Activity
Repeat every record below exactly, but leave out any pictures.

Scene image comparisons
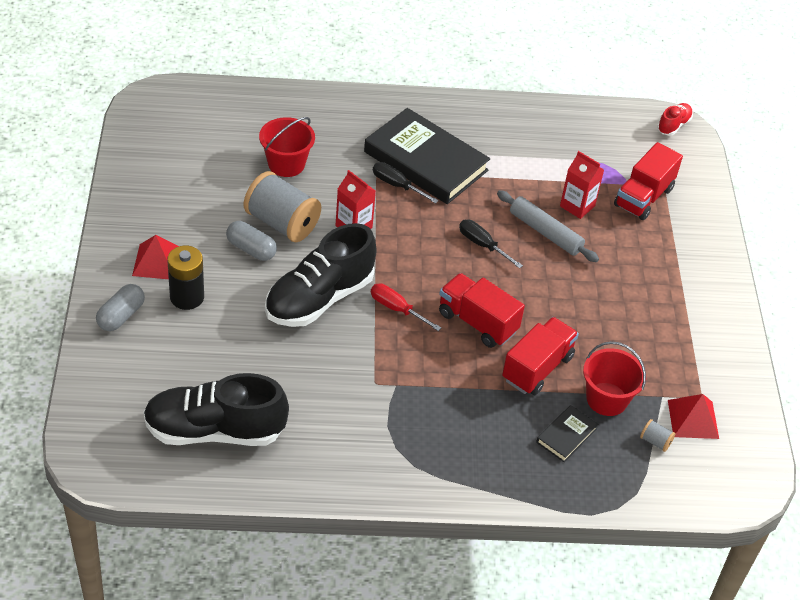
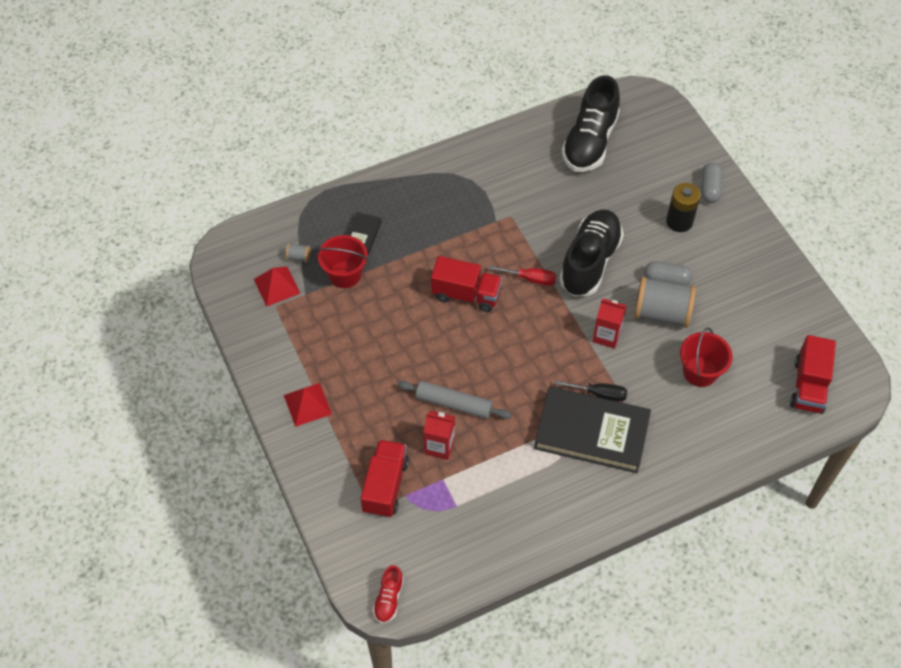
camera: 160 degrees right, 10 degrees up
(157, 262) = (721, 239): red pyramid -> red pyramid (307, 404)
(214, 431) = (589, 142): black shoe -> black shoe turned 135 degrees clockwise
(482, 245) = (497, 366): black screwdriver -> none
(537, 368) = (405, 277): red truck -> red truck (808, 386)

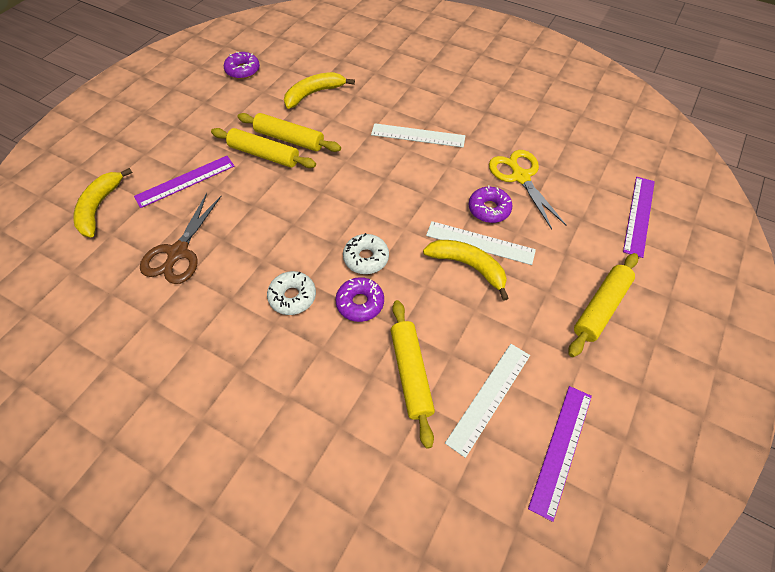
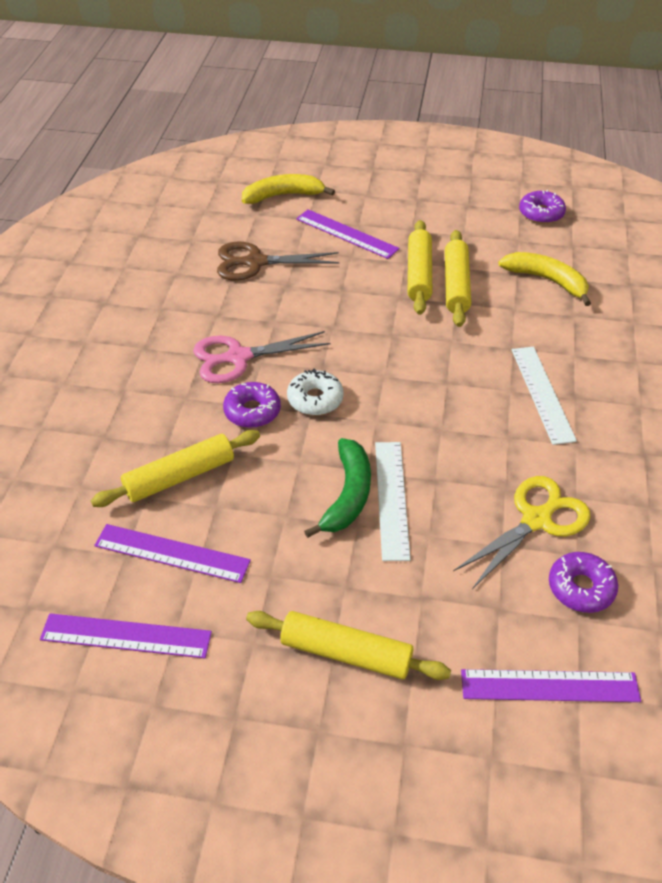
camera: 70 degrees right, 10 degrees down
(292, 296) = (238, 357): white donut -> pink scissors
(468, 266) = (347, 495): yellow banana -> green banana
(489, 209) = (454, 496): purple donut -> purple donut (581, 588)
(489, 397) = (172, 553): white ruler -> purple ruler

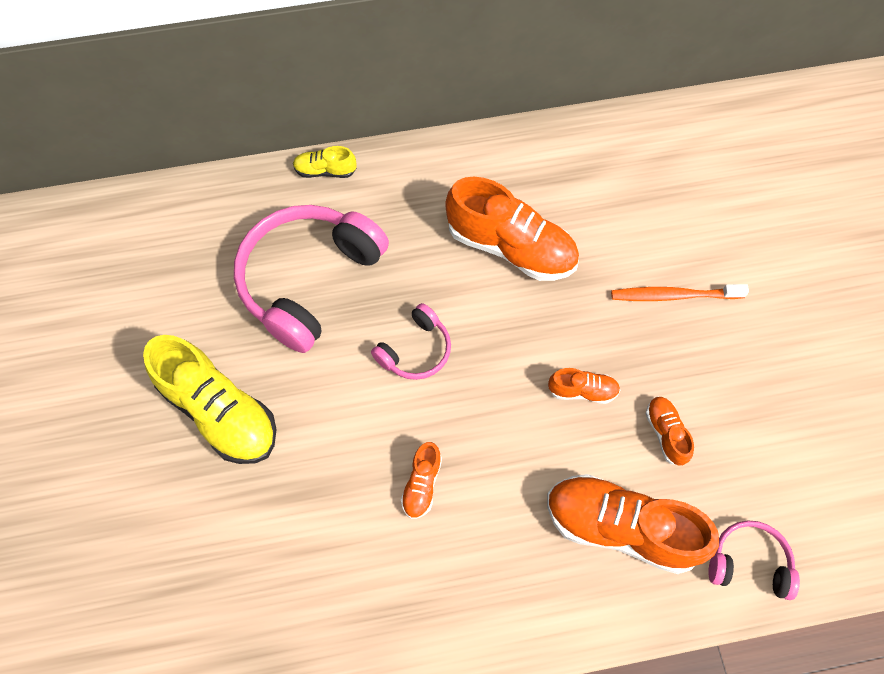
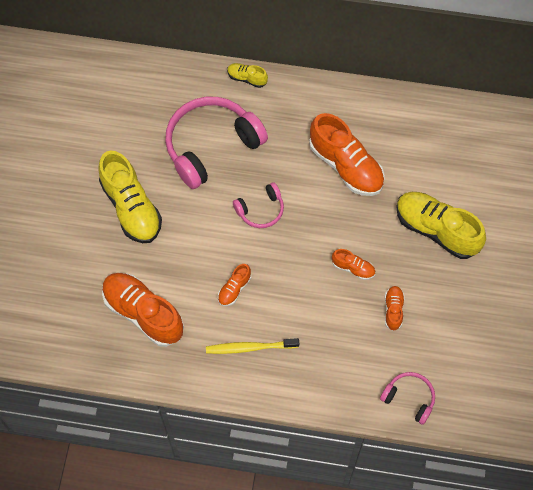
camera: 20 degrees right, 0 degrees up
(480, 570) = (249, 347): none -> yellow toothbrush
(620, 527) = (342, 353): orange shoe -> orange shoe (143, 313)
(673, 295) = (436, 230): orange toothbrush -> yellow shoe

Response below
camera: 160 degrees right, 10 degrees up
(157, 262) = (721, 239): red pyramid -> red pyramid (307, 404)
(214, 431) = (589, 142): black shoe -> black shoe turned 135 degrees clockwise
(482, 245) = (497, 366): black screwdriver -> none
(537, 368) = (405, 277): red truck -> red truck (808, 386)

camera: 70 degrees right, 10 degrees down
(292, 296) = (238, 357): white donut -> pink scissors
(468, 266) = (347, 495): yellow banana -> green banana
(489, 209) = (454, 496): purple donut -> purple donut (581, 588)
(489, 397) = (172, 553): white ruler -> purple ruler

camera: 20 degrees right, 0 degrees up
(480, 570) = (249, 347): none -> yellow toothbrush
(620, 527) = (342, 353): orange shoe -> orange shoe (143, 313)
(673, 295) = (436, 230): orange toothbrush -> yellow shoe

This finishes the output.